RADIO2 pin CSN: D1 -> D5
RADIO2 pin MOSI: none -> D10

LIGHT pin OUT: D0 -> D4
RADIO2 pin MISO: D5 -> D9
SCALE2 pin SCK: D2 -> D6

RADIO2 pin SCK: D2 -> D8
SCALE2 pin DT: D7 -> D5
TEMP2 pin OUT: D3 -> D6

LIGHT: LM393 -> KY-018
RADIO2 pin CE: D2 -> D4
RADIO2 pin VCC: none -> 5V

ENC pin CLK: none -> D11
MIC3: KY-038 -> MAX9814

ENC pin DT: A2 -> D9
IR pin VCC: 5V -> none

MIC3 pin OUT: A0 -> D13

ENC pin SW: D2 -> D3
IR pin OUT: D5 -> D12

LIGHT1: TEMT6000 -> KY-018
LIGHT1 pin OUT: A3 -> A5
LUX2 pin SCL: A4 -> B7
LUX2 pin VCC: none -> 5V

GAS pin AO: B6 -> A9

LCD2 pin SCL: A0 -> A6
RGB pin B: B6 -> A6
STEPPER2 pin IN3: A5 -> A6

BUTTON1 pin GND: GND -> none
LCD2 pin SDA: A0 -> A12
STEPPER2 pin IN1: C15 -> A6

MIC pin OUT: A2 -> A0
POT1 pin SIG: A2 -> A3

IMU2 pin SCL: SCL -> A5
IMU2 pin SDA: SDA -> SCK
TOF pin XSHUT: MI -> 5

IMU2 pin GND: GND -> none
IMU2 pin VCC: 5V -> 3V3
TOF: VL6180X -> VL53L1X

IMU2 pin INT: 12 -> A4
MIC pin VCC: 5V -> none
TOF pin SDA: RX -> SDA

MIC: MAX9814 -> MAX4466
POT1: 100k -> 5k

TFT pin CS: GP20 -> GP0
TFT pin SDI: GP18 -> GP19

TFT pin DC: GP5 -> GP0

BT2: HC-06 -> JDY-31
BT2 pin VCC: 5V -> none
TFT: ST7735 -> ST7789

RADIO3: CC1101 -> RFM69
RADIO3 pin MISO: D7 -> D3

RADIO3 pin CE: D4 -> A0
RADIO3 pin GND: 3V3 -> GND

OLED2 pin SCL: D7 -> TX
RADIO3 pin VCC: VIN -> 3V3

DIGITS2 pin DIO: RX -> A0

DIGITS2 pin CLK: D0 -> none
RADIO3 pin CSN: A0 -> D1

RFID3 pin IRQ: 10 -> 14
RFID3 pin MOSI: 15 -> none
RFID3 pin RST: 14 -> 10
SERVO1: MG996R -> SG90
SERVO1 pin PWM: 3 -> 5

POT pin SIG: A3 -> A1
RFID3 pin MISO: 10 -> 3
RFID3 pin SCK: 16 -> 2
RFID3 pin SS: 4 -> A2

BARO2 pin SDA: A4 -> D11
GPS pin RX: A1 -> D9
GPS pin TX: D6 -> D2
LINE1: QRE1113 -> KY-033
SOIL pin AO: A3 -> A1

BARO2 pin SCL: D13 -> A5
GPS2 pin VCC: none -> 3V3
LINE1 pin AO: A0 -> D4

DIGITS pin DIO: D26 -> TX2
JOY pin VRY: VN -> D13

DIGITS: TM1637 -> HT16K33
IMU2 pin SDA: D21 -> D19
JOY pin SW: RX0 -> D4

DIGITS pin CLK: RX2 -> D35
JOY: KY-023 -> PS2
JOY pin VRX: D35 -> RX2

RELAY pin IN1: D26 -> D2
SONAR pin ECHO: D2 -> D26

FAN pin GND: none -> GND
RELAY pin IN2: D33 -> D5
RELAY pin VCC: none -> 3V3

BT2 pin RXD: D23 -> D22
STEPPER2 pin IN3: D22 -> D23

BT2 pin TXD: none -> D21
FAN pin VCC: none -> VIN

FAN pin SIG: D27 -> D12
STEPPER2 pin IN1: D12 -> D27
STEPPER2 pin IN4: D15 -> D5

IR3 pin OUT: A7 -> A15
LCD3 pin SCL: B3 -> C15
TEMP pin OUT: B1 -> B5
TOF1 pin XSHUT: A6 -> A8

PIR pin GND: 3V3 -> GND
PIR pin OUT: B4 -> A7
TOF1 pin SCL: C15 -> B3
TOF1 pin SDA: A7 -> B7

* Task item:
Transcribe every record verbatim.

* Task answer:
RADIO2 pin CSN: D1 -> D5
RADIO2 pin MOSI: none -> D10

LIGHT pin OUT: D0 -> D4
RADIO2 pin MISO: D5 -> D9
SCALE2 pin SCK: D2 -> D6

RADIO2 pin SCK: D2 -> D8
SCALE2 pin DT: D7 -> D5
TEMP2 pin OUT: D3 -> D6

LIGHT: LM393 -> KY-018
RADIO2 pin CE: D2 -> D4
RADIO2 pin VCC: none -> 5V

ENC pin CLK: none -> D11
MIC3: KY-038 -> MAX9814

ENC pin DT: A2 -> D9
IR pin VCC: 5V -> none

MIC3 pin OUT: A0 -> D13

ENC pin SW: D2 -> D3
IR pin OUT: D5 -> D12

LIGHT1: TEMT6000 -> KY-018
LIGHT1 pin OUT: A3 -> A5
LUX2 pin SCL: A4 -> B7
LUX2 pin VCC: none -> 5V

GAS pin AO: B6 -> A9

LCD2 pin SCL: A0 -> A6
RGB pin B: B6 -> A6
STEPPER2 pin IN3: A5 -> A6

BUTTON1 pin GND: GND -> none
LCD2 pin SDA: A0 -> A12
STEPPER2 pin IN1: C15 -> A6

MIC pin OUT: A2 -> A0
POT1 pin SIG: A2 -> A3

IMU2 pin SCL: SCL -> A5
IMU2 pin SDA: SDA -> SCK
TOF pin XSHUT: MI -> 5

IMU2 pin GND: GND -> none
IMU2 pin VCC: 5V -> 3V3
TOF: VL6180X -> VL53L1X

IMU2 pin INT: 12 -> A4
MIC pin VCC: 5V -> none
TOF pin SDA: RX -> SDA

MIC: MAX9814 -> MAX4466
POT1: 100k -> 5k

TFT pin CS: GP20 -> GP0
TFT pin SDI: GP18 -> GP19

TFT pin DC: GP5 -> GP0

BT2: HC-06 -> JDY-31
BT2 pin VCC: 5V -> none
TFT: ST7735 -> ST7789

RADIO3: CC1101 -> RFM69
RADIO3 pin MISO: D7 -> D3

RADIO3 pin CE: D4 -> A0
RADIO3 pin GND: 3V3 -> GND

OLED2 pin SCL: D7 -> TX
RADIO3 pin VCC: VIN -> 3V3

DIGITS2 pin DIO: RX -> A0

DIGITS2 pin CLK: D0 -> none
RADIO3 pin CSN: A0 -> D1

RFID3 pin IRQ: 10 -> 14
RFID3 pin MOSI: 15 -> none
RFID3 pin RST: 14 -> 10
SERVO1: MG996R -> SG90
SERVO1 pin PWM: 3 -> 5

POT pin SIG: A3 -> A1
RFID3 pin MISO: 10 -> 3
RFID3 pin SCK: 16 -> 2
RFID3 pin SS: 4 -> A2

BARO2 pin SDA: A4 -> D11
GPS pin RX: A1 -> D9
GPS pin TX: D6 -> D2
LINE1: QRE1113 -> KY-033
SOIL pin AO: A3 -> A1

BARO2 pin SCL: D13 -> A5
GPS2 pin VCC: none -> 3V3
LINE1 pin AO: A0 -> D4

DIGITS pin DIO: D26 -> TX2
JOY pin VRY: VN -> D13

DIGITS: TM1637 -> HT16K33
IMU2 pin SDA: D21 -> D19
JOY pin SW: RX0 -> D4

DIGITS pin CLK: RX2 -> D35
JOY: KY-023 -> PS2
JOY pin VRX: D35 -> RX2

RELAY pin IN1: D26 -> D2
SONAR pin ECHO: D2 -> D26

FAN pin GND: none -> GND
RELAY pin IN2: D33 -> D5
RELAY pin VCC: none -> 3V3

BT2 pin RXD: D23 -> D22
STEPPER2 pin IN3: D22 -> D23

BT2 pin TXD: none -> D21
FAN pin VCC: none -> VIN

FAN pin SIG: D27 -> D12
STEPPER2 pin IN1: D12 -> D27
STEPPER2 pin IN4: D15 -> D5

IR3 pin OUT: A7 -> A15
LCD3 pin SCL: B3 -> C15
TEMP pin OUT: B1 -> B5
TOF1 pin XSHUT: A6 -> A8

PIR pin GND: 3V3 -> GND
PIR pin OUT: B4 -> A7
TOF1 pin SCL: C15 -> B3
TOF1 pin SDA: A7 -> B7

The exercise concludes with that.